▶ _WHAT TO PRODUCE_: Repeat the entries exactly but omit the pictures.
★ ★ ★ ★ ★
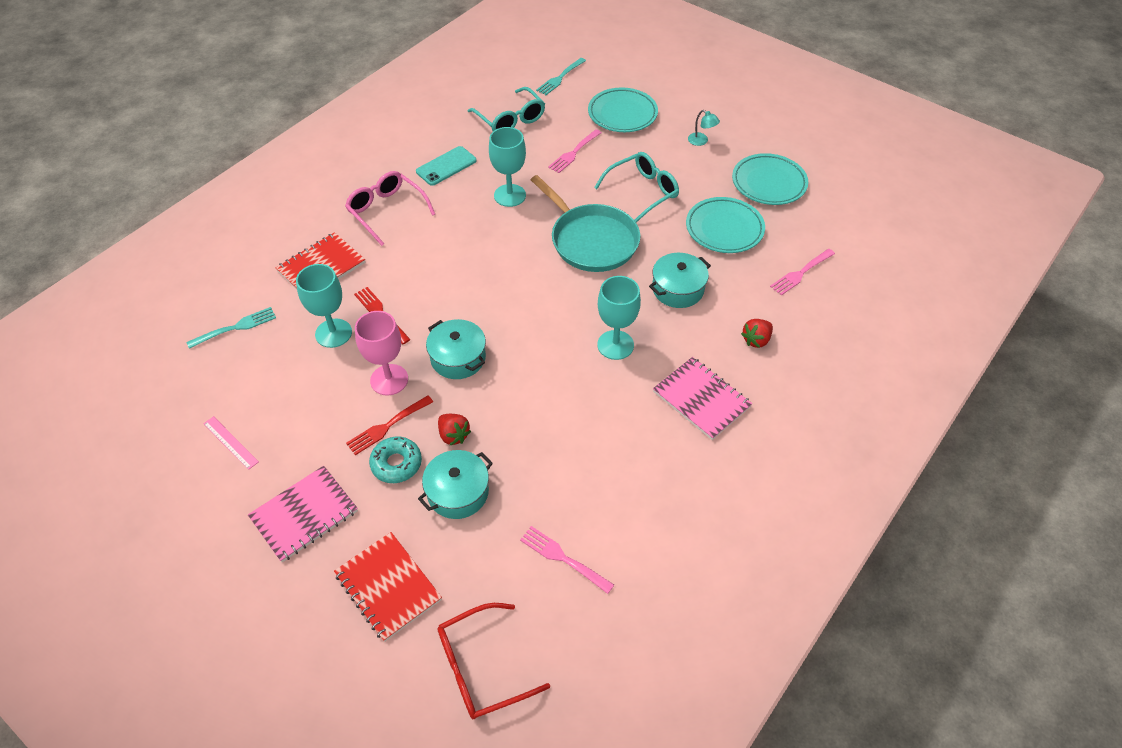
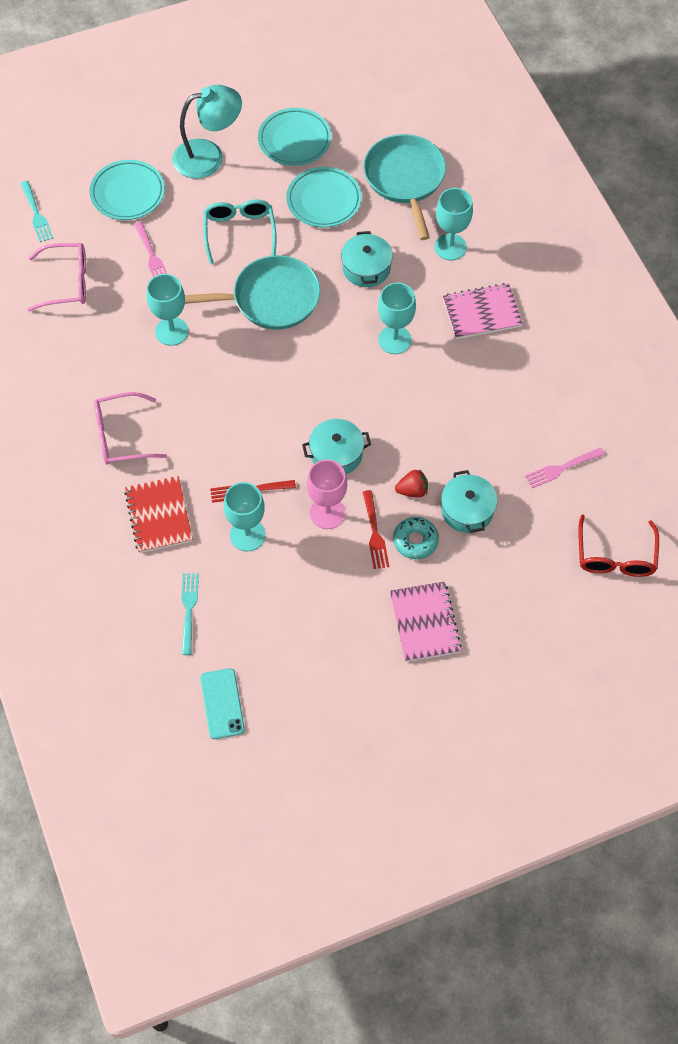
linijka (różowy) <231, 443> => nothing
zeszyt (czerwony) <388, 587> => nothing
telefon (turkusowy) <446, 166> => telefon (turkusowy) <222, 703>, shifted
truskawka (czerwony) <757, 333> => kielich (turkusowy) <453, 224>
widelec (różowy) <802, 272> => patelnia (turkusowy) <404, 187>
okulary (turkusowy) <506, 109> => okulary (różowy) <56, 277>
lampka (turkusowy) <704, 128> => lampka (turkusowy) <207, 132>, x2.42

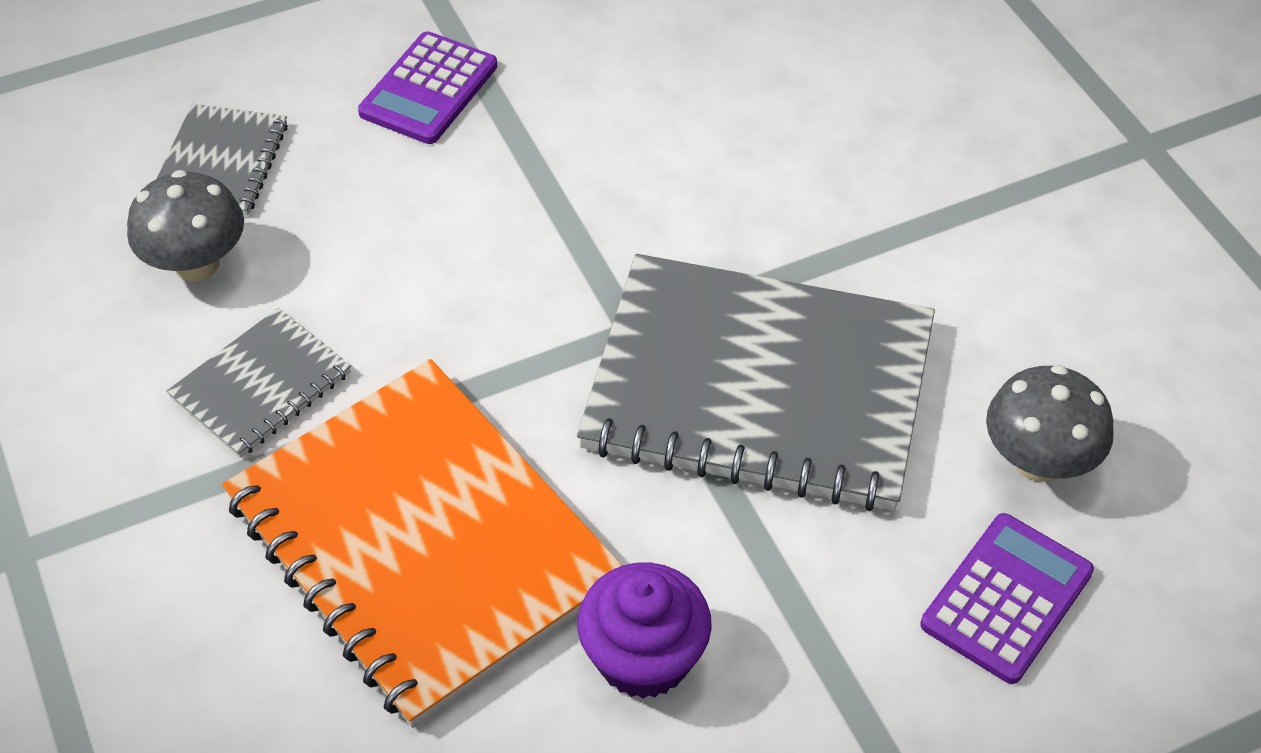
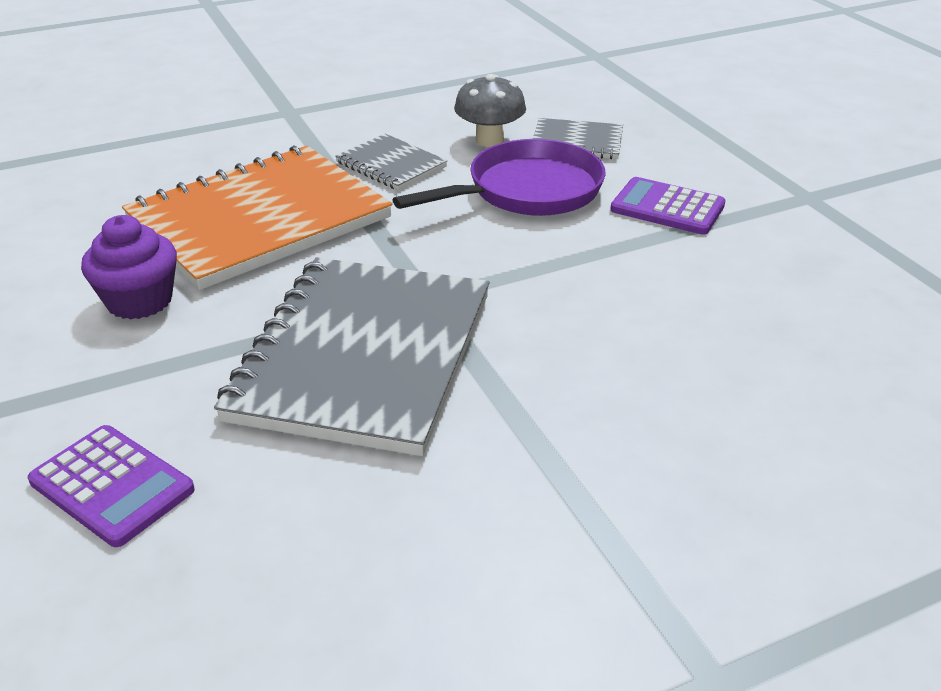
grzyb (szary) <1050, 423> => nothing
nothing => patelnia (fioletowy) <499, 177>

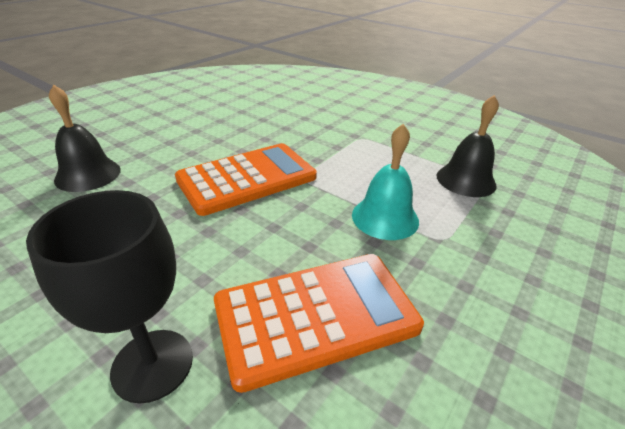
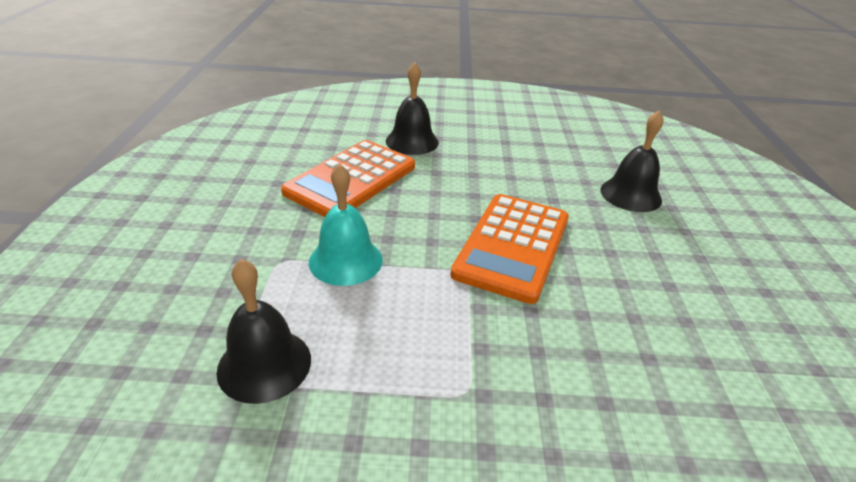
kielich (czarny) <109, 296> => dzwonek (czarny) <412, 108>

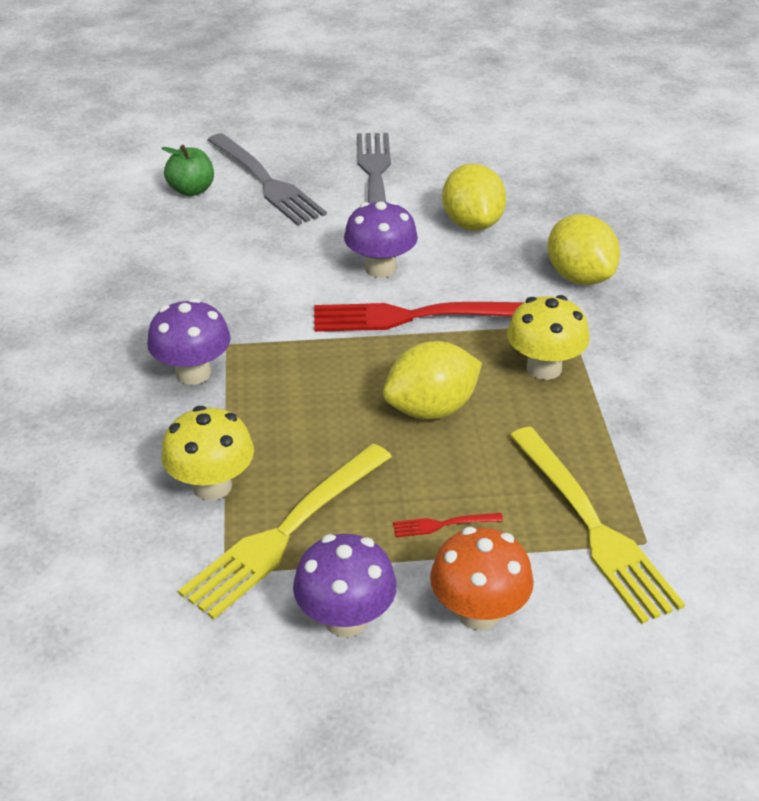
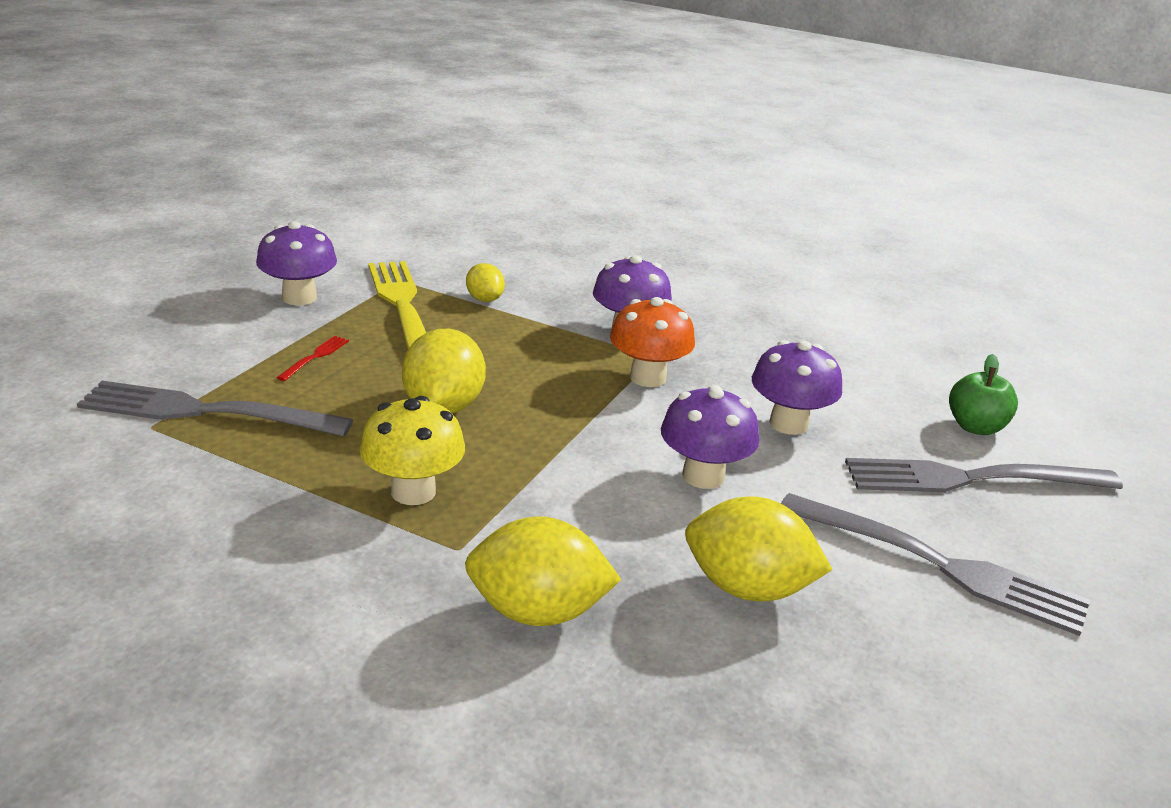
widelec (czerwony) <419, 317> => nothing
nothing => grzyb (fioletowy) <797, 387>
grzyb (pomarańczowy) <482, 578> => grzyb (pomarańczowy) <652, 342>, shifted
grzyb (żółty) <207, 453> => cytryna (żółty) <485, 282>
widelec (żółty) <597, 525> => widelec (szary) <215, 408>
★ ★ ★ ★ ★
▶ _ANSWER BOX_:
linijka (różowy) <231, 443> => nothing
zeszyt (czerwony) <388, 587> => nothing
telefon (turkusowy) <446, 166> => telefon (turkusowy) <222, 703>, shifted
truskawka (czerwony) <757, 333> => kielich (turkusowy) <453, 224>
widelec (różowy) <802, 272> => patelnia (turkusowy) <404, 187>
okulary (turkusowy) <506, 109> => okulary (różowy) <56, 277>
lampka (turkusowy) <704, 128> => lampka (turkusowy) <207, 132>, x2.42

grzyb (szary) <1050, 423> => nothing
nothing => patelnia (fioletowy) <499, 177>

kielich (czarny) <109, 296> => dzwonek (czarny) <412, 108>

widelec (czerwony) <419, 317> => nothing
nothing => grzyb (fioletowy) <797, 387>
grzyb (pomarańczowy) <482, 578> => grzyb (pomarańczowy) <652, 342>, shifted
grzyb (żółty) <207, 453> => cytryna (żółty) <485, 282>
widelec (żółty) <597, 525> => widelec (szary) <215, 408>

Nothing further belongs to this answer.